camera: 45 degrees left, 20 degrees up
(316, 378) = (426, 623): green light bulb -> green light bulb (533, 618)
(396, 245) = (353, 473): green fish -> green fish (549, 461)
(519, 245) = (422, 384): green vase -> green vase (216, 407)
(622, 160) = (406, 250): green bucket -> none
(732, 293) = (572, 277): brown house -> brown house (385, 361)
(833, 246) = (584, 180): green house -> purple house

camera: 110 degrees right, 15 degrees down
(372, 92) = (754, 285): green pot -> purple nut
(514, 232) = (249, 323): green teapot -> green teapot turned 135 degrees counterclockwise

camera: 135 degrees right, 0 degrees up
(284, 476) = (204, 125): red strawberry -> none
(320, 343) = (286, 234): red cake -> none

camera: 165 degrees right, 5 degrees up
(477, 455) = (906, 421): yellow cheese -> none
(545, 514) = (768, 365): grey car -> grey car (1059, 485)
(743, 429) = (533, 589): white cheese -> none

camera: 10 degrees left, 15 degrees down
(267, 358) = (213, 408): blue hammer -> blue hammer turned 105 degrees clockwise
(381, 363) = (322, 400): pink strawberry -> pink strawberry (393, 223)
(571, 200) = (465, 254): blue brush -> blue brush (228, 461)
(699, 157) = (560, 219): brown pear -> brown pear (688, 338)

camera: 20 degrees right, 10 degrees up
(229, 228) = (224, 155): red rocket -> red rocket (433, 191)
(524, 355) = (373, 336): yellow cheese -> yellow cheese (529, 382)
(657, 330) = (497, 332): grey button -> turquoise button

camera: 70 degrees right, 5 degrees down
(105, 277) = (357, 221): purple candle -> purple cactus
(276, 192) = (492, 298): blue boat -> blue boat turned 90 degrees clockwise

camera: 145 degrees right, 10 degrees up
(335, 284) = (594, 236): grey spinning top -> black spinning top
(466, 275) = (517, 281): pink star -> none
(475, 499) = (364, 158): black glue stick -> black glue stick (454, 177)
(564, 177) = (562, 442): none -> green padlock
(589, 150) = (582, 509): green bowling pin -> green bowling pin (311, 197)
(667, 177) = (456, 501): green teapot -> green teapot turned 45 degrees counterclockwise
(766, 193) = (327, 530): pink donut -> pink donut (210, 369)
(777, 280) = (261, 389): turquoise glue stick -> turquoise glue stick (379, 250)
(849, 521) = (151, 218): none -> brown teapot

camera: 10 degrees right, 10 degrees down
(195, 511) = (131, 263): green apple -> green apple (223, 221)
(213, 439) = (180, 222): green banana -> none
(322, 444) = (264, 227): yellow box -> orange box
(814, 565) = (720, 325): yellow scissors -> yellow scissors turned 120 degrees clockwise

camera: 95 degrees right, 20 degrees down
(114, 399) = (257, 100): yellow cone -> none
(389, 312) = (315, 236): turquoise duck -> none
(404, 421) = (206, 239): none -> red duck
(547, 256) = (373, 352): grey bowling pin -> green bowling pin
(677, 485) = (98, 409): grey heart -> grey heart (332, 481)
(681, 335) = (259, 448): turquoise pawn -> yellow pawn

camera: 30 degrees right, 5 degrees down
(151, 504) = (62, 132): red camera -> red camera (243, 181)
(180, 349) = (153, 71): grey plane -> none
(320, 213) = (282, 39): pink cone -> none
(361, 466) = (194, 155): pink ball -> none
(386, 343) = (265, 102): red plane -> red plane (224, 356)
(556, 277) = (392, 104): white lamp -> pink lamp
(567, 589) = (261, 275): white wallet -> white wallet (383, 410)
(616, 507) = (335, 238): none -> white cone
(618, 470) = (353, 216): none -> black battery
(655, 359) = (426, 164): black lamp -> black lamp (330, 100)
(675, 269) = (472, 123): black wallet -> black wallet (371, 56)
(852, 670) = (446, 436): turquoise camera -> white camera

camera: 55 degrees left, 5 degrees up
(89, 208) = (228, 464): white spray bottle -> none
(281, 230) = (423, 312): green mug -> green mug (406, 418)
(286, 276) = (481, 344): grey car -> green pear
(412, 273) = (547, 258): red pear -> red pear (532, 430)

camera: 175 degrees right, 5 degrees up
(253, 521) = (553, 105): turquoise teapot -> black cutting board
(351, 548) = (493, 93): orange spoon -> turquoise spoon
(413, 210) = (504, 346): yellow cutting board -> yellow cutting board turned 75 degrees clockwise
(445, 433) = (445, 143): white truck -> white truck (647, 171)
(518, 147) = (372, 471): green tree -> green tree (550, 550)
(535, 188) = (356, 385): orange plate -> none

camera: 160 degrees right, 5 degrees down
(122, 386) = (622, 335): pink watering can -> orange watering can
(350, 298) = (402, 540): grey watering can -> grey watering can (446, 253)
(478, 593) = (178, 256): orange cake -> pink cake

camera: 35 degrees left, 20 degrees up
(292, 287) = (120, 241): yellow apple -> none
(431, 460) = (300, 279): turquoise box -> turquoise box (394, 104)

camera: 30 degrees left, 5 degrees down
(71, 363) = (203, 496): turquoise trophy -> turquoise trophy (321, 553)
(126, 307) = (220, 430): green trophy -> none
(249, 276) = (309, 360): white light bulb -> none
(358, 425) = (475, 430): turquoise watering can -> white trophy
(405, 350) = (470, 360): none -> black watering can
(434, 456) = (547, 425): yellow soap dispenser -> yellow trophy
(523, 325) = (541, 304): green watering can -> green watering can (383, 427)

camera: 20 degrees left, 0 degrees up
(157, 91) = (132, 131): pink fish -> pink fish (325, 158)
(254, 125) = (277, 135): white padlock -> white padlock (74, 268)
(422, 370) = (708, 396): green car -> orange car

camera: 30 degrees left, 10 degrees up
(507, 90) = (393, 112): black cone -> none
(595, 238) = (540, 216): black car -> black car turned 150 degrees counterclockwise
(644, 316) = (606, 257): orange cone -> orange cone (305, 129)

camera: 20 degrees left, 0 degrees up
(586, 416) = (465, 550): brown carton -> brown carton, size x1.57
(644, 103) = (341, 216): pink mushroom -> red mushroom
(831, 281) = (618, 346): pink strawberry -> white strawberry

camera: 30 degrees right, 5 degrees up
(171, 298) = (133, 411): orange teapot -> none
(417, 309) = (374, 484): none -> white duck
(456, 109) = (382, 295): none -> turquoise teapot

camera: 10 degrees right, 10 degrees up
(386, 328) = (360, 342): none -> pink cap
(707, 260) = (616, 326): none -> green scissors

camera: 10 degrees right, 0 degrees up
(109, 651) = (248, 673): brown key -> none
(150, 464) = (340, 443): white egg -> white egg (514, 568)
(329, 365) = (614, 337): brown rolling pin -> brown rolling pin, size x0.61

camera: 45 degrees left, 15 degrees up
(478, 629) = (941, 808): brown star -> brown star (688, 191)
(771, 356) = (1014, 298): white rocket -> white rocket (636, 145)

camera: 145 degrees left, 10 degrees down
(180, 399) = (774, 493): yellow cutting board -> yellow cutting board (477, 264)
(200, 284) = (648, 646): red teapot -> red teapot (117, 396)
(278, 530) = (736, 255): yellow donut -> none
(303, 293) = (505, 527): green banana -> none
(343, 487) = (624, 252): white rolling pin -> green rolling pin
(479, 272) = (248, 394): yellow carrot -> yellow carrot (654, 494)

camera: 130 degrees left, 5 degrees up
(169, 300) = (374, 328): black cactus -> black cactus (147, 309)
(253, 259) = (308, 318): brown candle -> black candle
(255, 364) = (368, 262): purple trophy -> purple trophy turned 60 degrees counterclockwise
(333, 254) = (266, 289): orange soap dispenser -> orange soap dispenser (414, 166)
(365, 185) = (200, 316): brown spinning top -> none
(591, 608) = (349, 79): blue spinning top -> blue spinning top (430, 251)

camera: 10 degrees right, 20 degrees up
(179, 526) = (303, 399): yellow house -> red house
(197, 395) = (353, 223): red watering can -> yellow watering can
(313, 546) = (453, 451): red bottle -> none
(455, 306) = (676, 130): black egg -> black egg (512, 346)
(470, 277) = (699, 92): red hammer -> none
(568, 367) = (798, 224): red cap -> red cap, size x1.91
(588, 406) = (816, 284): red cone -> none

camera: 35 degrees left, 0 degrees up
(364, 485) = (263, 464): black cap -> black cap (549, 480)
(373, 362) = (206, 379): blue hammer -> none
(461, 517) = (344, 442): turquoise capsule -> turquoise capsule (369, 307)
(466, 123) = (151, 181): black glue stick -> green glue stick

Work to complete: Within the material above, transcribe exactly the lines that run from the line holding "(547, 256) = (373, 352): grey" through the line holding "(478, 593) = (178, 256): orange".

Finished task:
(547, 256) = (373, 352): grey bowling pin -> green bowling pin
(677, 485) = (98, 409): grey heart -> grey heart (332, 481)
(681, 335) = (259, 448): turquoise pawn -> yellow pawn

camera: 30 degrees right, 5 degrees down
(151, 504) = (62, 132): red camera -> red camera (243, 181)
(180, 349) = (153, 71): grey plane -> none
(320, 213) = (282, 39): pink cone -> none
(361, 466) = (194, 155): pink ball -> none
(386, 343) = (265, 102): red plane -> red plane (224, 356)
(556, 277) = (392, 104): white lamp -> pink lamp
(567, 589) = (261, 275): white wallet -> white wallet (383, 410)
(616, 507) = (335, 238): none -> white cone
(618, 470) = (353, 216): none -> black battery
(655, 359) = (426, 164): black lamp -> black lamp (330, 100)
(675, 269) = (472, 123): black wallet -> black wallet (371, 56)
(852, 670) = (446, 436): turquoise camera -> white camera

camera: 55 degrees left, 5 degrees up
(89, 208) = (228, 464): white spray bottle -> none
(281, 230) = (423, 312): green mug -> green mug (406, 418)
(286, 276) = (481, 344): grey car -> green pear
(412, 273) = (547, 258): red pear -> red pear (532, 430)

camera: 175 degrees right, 5 degrees up
(253, 521) = (553, 105): turquoise teapot -> black cutting board
(351, 548) = (493, 93): orange spoon -> turquoise spoon
(413, 210) = (504, 346): yellow cutting board -> yellow cutting board turned 75 degrees clockwise
(445, 433) = (445, 143): white truck -> white truck (647, 171)
(518, 147) = (372, 471): green tree -> green tree (550, 550)
(535, 188) = (356, 385): orange plate -> none

camera: 160 degrees right, 5 degrees down
(122, 386) = (622, 335): pink watering can -> orange watering can
(350, 298) = (402, 540): grey watering can -> grey watering can (446, 253)
(478, 593) = (178, 256): orange cake -> pink cake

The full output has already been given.